··· Information provided
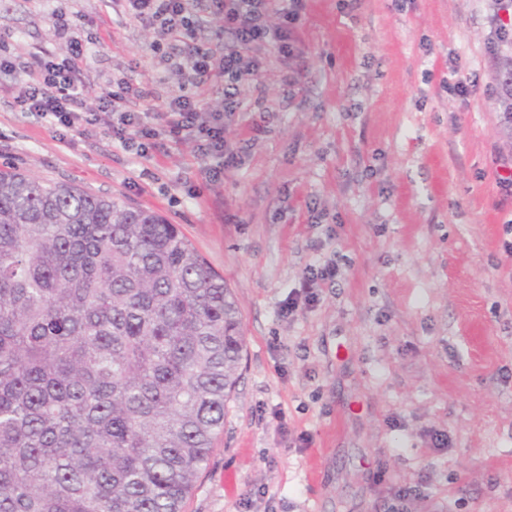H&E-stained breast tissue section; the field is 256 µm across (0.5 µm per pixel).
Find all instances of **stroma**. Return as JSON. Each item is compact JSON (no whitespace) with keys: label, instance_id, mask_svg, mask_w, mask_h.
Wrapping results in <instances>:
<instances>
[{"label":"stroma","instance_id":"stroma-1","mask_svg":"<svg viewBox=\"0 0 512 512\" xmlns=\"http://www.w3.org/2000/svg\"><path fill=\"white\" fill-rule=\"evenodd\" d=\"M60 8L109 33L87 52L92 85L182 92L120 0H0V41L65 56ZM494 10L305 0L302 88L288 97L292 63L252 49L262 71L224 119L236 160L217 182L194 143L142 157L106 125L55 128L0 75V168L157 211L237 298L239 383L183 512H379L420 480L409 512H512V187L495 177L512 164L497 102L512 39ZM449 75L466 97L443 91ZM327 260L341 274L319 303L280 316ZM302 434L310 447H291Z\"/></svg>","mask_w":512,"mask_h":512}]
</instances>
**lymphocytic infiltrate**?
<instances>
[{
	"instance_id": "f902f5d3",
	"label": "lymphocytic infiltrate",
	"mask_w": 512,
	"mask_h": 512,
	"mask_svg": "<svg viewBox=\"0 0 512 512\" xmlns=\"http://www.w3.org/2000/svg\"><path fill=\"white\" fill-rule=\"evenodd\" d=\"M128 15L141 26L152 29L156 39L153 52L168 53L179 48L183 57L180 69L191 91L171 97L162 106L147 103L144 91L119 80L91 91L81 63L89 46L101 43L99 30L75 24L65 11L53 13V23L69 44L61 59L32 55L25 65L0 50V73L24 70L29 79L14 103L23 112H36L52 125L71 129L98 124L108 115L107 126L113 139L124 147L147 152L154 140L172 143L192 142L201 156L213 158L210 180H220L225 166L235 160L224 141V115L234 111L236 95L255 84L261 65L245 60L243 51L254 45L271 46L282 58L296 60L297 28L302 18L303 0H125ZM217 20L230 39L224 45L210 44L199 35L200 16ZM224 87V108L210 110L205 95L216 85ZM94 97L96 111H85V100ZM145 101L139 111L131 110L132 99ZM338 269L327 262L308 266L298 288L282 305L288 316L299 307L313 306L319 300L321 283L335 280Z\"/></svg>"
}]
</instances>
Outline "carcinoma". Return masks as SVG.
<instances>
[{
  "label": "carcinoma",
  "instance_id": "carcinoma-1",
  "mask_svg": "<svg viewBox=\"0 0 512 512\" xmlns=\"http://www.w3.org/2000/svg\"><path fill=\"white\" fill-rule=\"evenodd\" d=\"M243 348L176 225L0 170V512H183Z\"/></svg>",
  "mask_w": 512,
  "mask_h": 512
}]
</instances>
······
Your task:
Without the pictures, copy the material exactly as given.

Full answer:
H&E-stained breast tissue section; the field is 256 µm across (0.5 µm per pixel).
Find all instances of **stroma**. Return as JSON. Each item is compact JSON (no whitespace) with keys: label, instance_id, mask_svg, mask_w, mask_h.
Wrapping results in <instances>:
<instances>
[{"label":"stroma","instance_id":"stroma-1","mask_svg":"<svg viewBox=\"0 0 512 512\" xmlns=\"http://www.w3.org/2000/svg\"><path fill=\"white\" fill-rule=\"evenodd\" d=\"M60 8L109 33L87 52L92 85L182 92L120 0H0V41L65 56ZM494 10L305 0L302 88L288 97L292 63L252 49L262 71L224 119L236 160L217 182L194 143L142 157L106 125L55 128L0 75V168L157 211L237 298L239 383L183 512H379L420 480L409 512H512V187L495 177L512 164L497 102L512 39ZM449 75L466 97L443 91ZM327 260L341 274L319 303L280 316ZM302 434L310 447H291Z\"/></svg>","mask_w":512,"mask_h":512}]
</instances>
**lymphocytic infiltrate**?
<instances>
[{
	"instance_id": "f902f5d3",
	"label": "lymphocytic infiltrate",
	"mask_w": 512,
	"mask_h": 512,
	"mask_svg": "<svg viewBox=\"0 0 512 512\" xmlns=\"http://www.w3.org/2000/svg\"><path fill=\"white\" fill-rule=\"evenodd\" d=\"M128 15L141 26L152 29L156 39L153 52L168 53L179 48L183 57L180 69L191 91L171 97L162 106L147 103L144 91L119 80L91 91L81 63L89 46L101 43L99 30L75 24L65 11L53 13V23L69 44L61 59L32 55L25 65L0 50V73L24 70L29 79L14 103L23 112H36L52 125L71 129L98 124L108 115L107 126L113 139L124 147L147 152L154 140L172 143L192 142L201 156L213 158L210 180H220L225 166L235 160L224 141V115L234 111L236 95L255 84L261 65L245 60L243 51L254 45L271 46L282 58L296 60L297 28L302 18L303 0H125ZM217 20L230 39L224 45L210 44L199 35L200 16ZM224 87V108L210 110L205 95L216 85ZM94 97L96 111H85V100ZM145 101L139 111L131 110L132 99ZM338 269L327 262L308 266L298 288L282 305L288 316L299 307L313 306L319 300L321 283L335 280Z\"/></svg>"
}]
</instances>
Outline "carcinoma". Return masks as SVG.
<instances>
[{
  "label": "carcinoma",
  "instance_id": "carcinoma-1",
  "mask_svg": "<svg viewBox=\"0 0 512 512\" xmlns=\"http://www.w3.org/2000/svg\"><path fill=\"white\" fill-rule=\"evenodd\" d=\"M243 348L176 225L0 170V512H183Z\"/></svg>",
  "mask_w": 512,
  "mask_h": 512
}]
</instances>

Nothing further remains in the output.